== Try it ==
Please restate exactly the lines of the data below, beginning with the line containing "building: [199,228,240,267] -> none" and ending with the last line.

[Object tracking data]
--- START ---
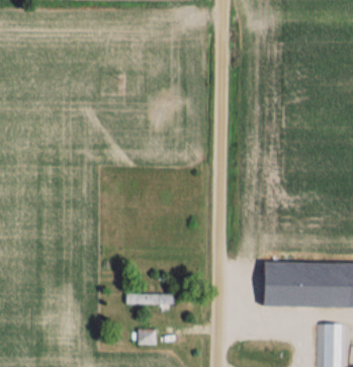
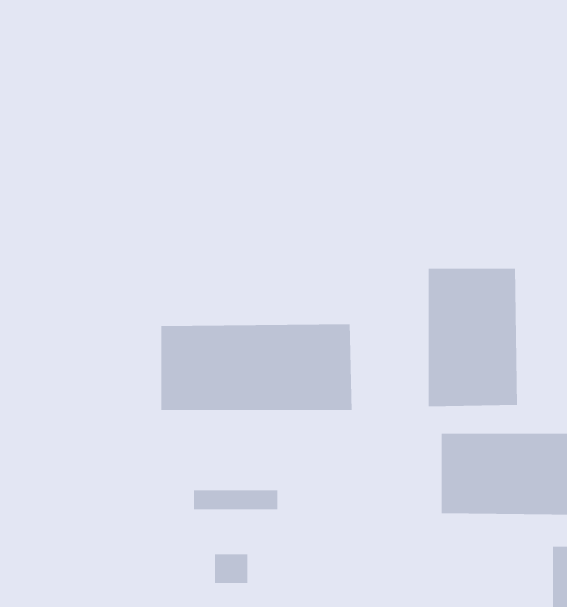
building: none -> [428,268,518,407]
building: none -> [161,323,353,411]

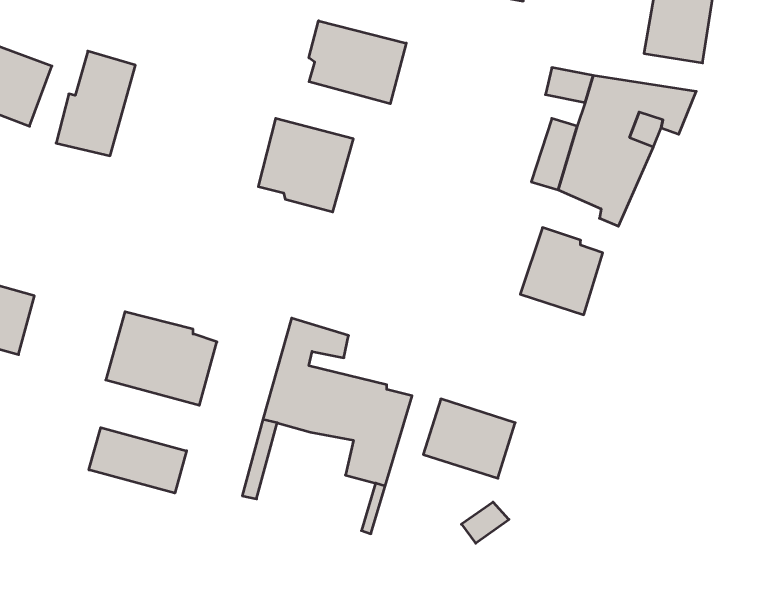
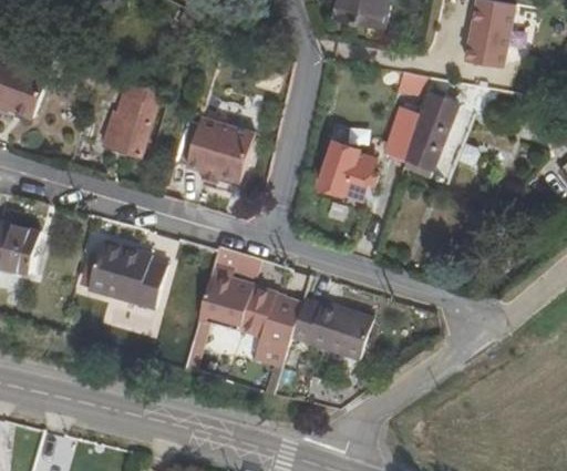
building: [309,21,406,104] -> none
building: [56,51,135,156] -> [100,82,155,155]
building: [520,228,603,315] -> [317,140,374,201]
building: [89,428,187,493] -> none

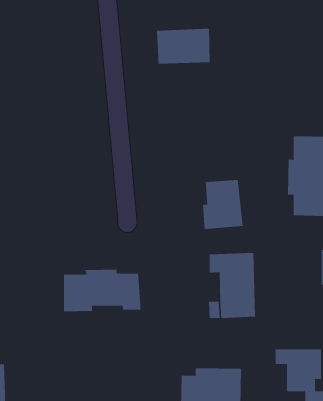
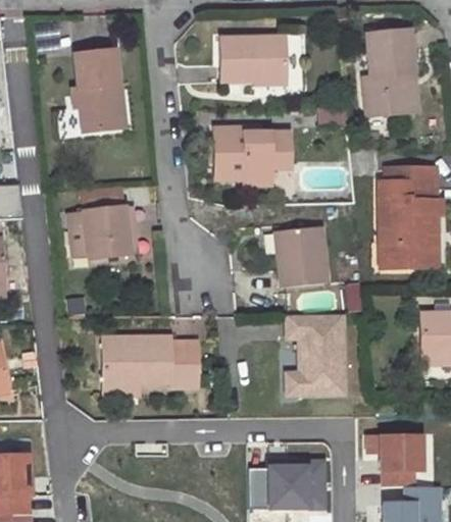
building: none -> [359,29,414,110]
building: none -> [72,49,120,130]
building: none -> [211,129,287,180]
building: none -> [81,207,142,258]

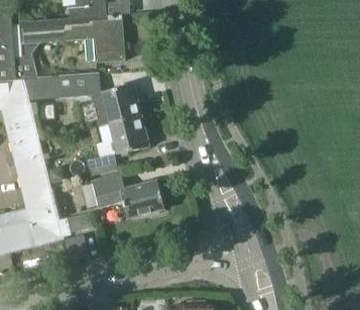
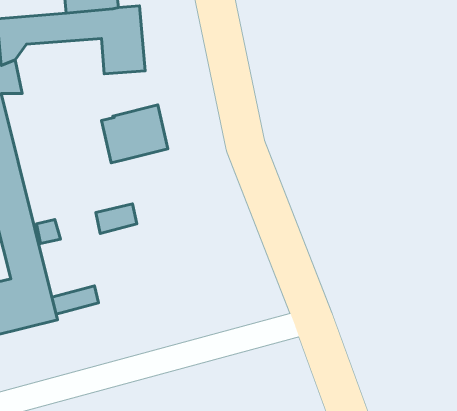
building: [26,73,100,98] -> none
building: [109,116,148,153] -> none
building: [92,175,163,217] -> none

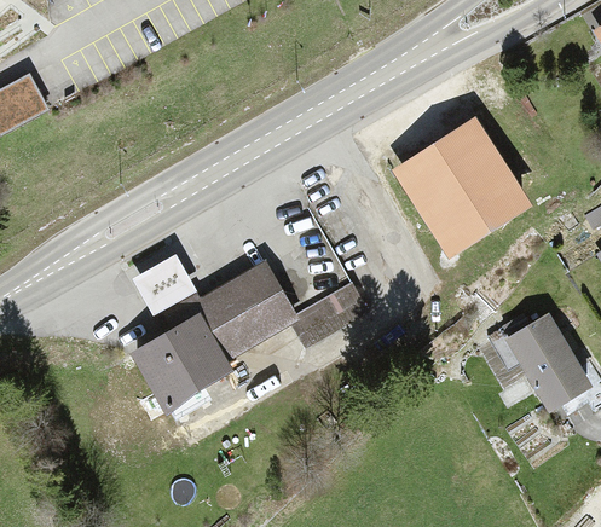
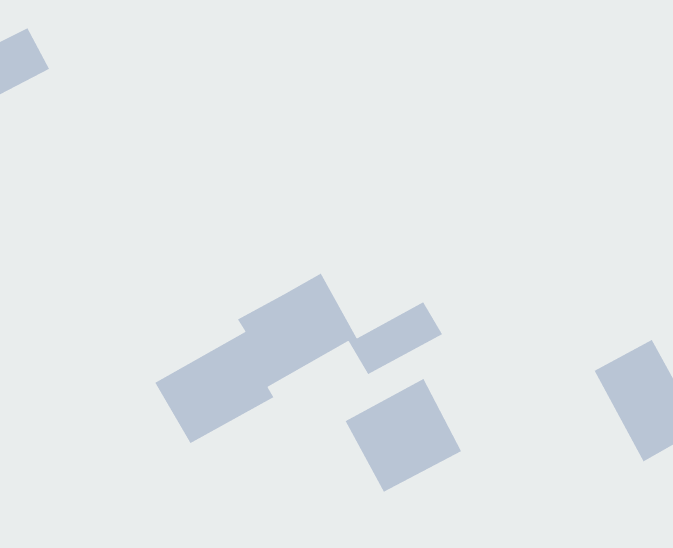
building: [386,117,524,253] -> none
building: none -> [344,378,462,493]

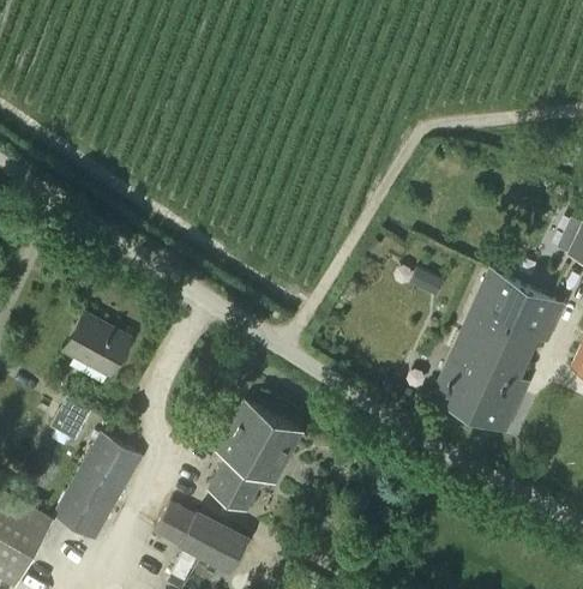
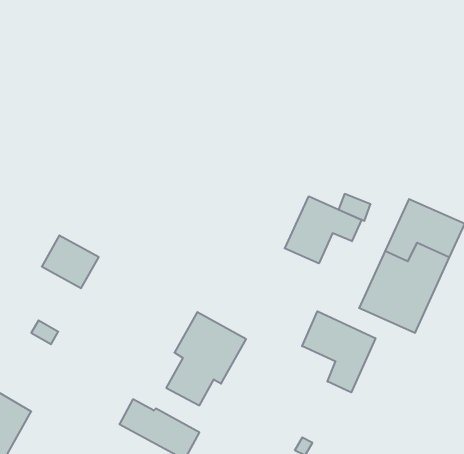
building: none -> [285,196,362,263]
building: none -> [302,311,375,392]
building: [38,435,142,552] -> none

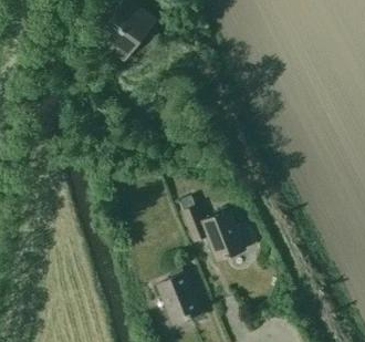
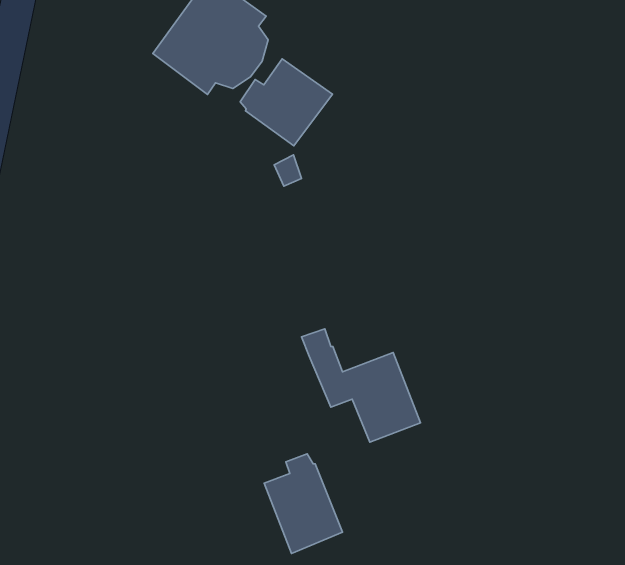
building: none -> [240,59,332,146]

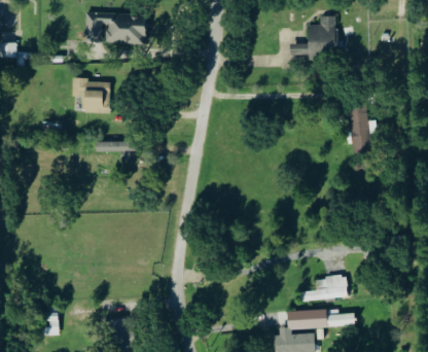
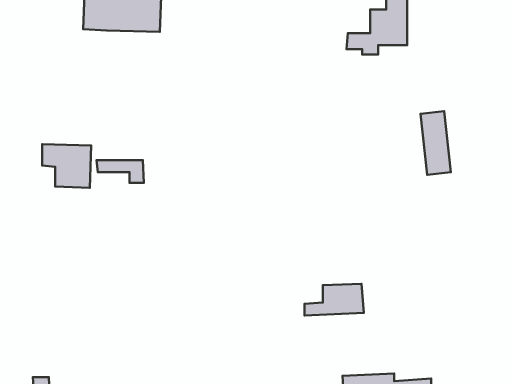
building: [72,80,110,114] -> [42,144,91,188]
building: [301,276,348,301] -> [304,284,364,316]

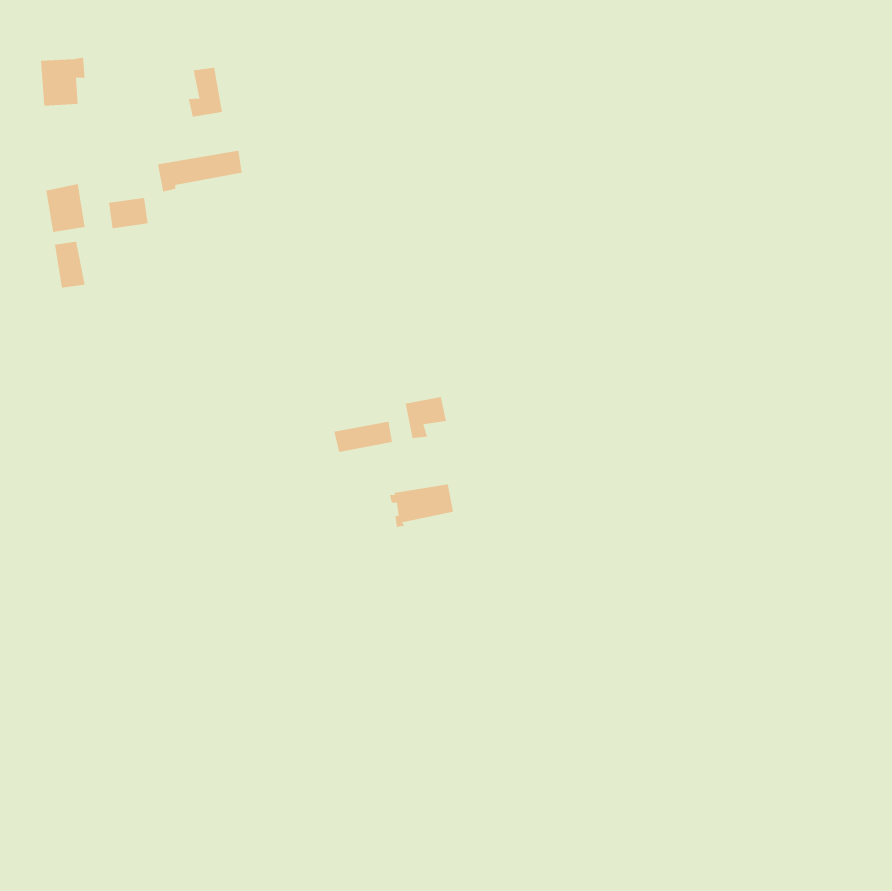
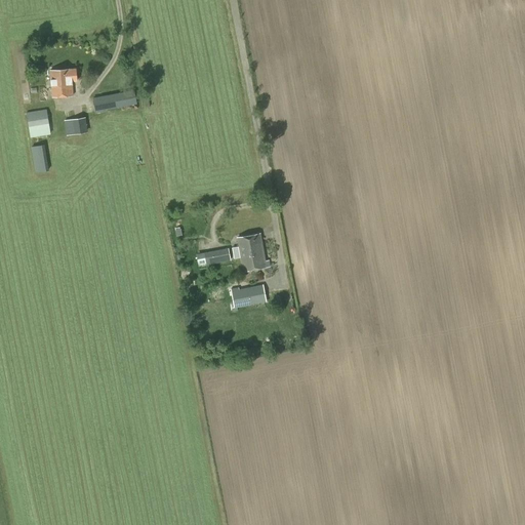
building: [40,57,85,106] -> [50,68,77,96]
building: [188,67,223,118] -> none
building: none -> [242,247,270,271]

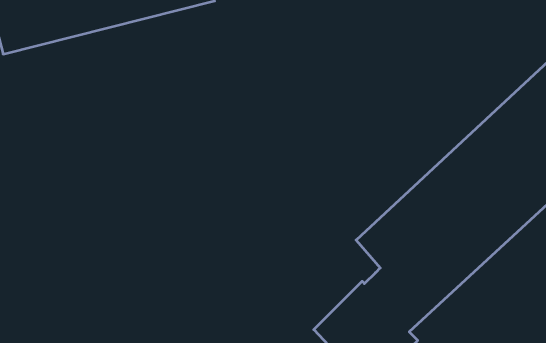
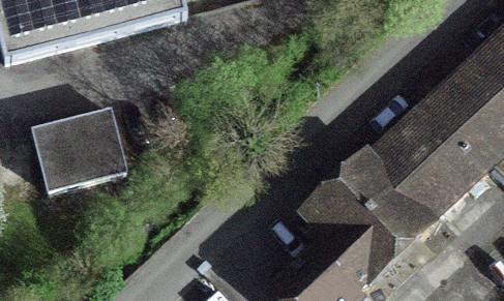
building: none -> [34,109,125,188]

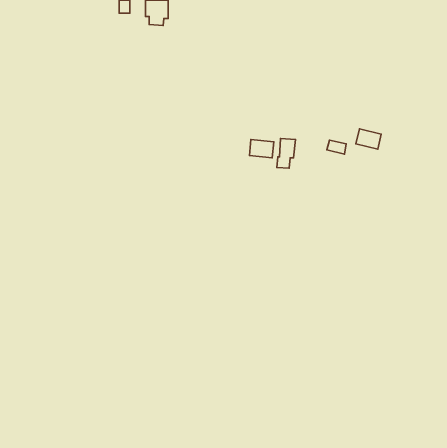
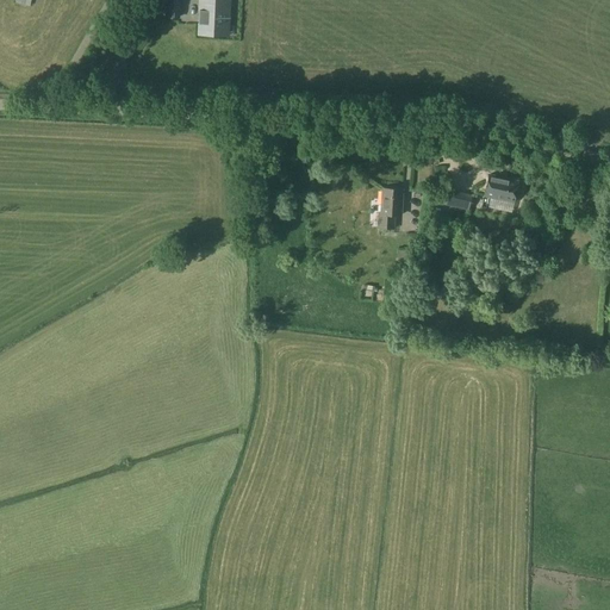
building: [249,140,274,158] -> none

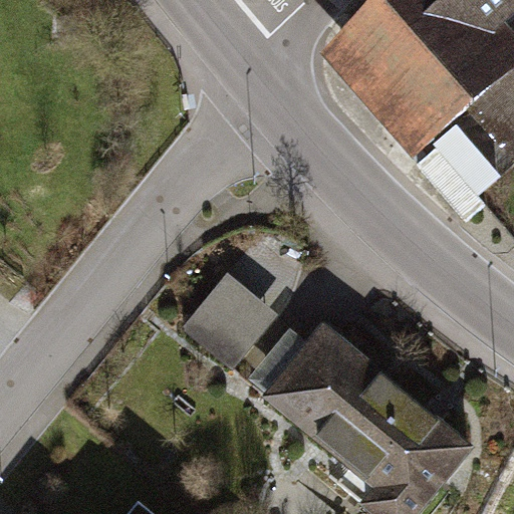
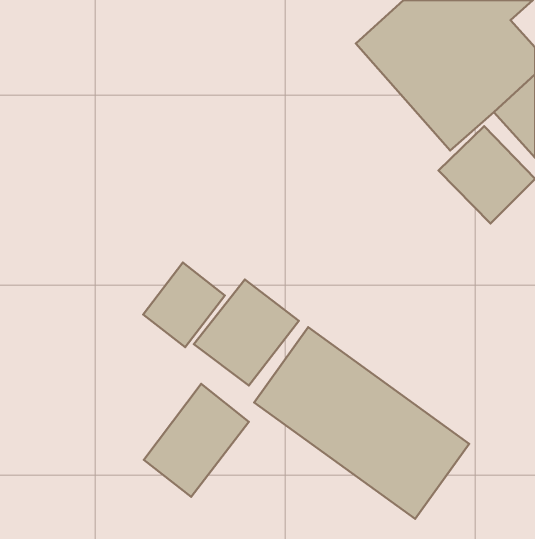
building: none -> [143,262,225,347]
building: none -> [144,384,249,497]

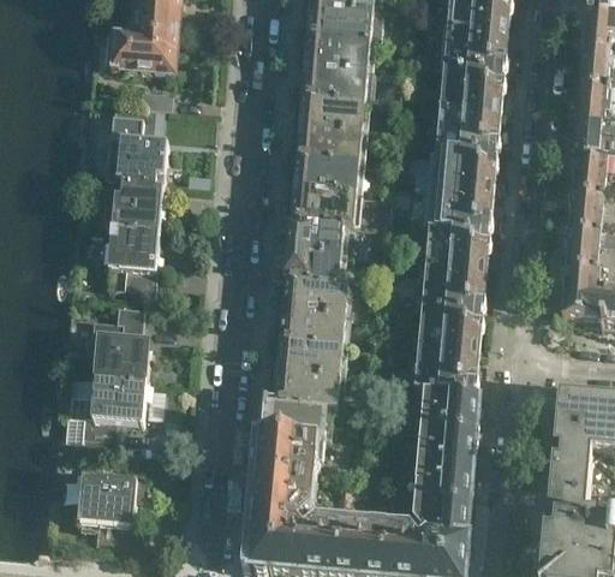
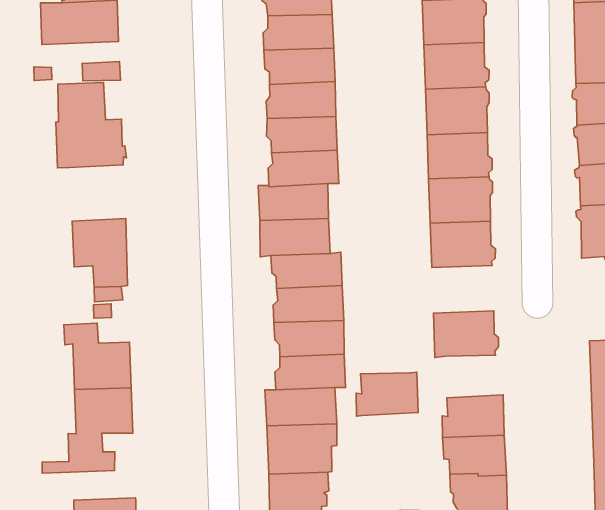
building: [112,176,163,227] -> none
building: [423,305,483,351] -> none
building: [420,386,479,427] -> [356,372,418,416]

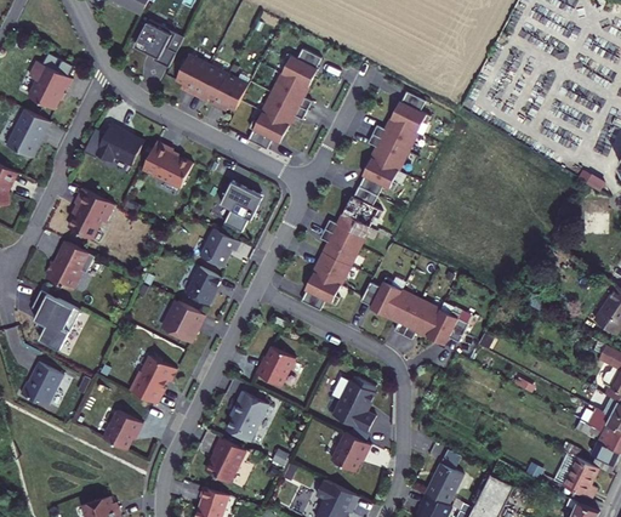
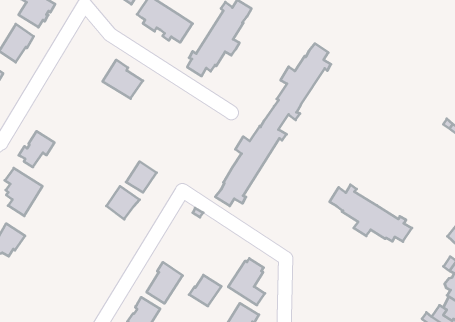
building: [84,121,143,164] -> none
building: [220,181,266,232] -> none
building: [67,187,113,238] -> none
building: [199,228,240,267] -> none
building: [360,277,468,343] -> [330,185,412,242]
building: [255,347,295,386] -> [189,275,221,306]
building: [129,356,175,404] -> none
building: [101,410,141,450] -> none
--- END ---
== Exercise result ==
building: [199,228,240,267] -> none
building: [360,277,468,343] -> [330,185,412,242]
building: [255,347,295,386] -> [189,275,221,306]
building: [129,356,175,404] -> none
building: [101,410,141,450] -> none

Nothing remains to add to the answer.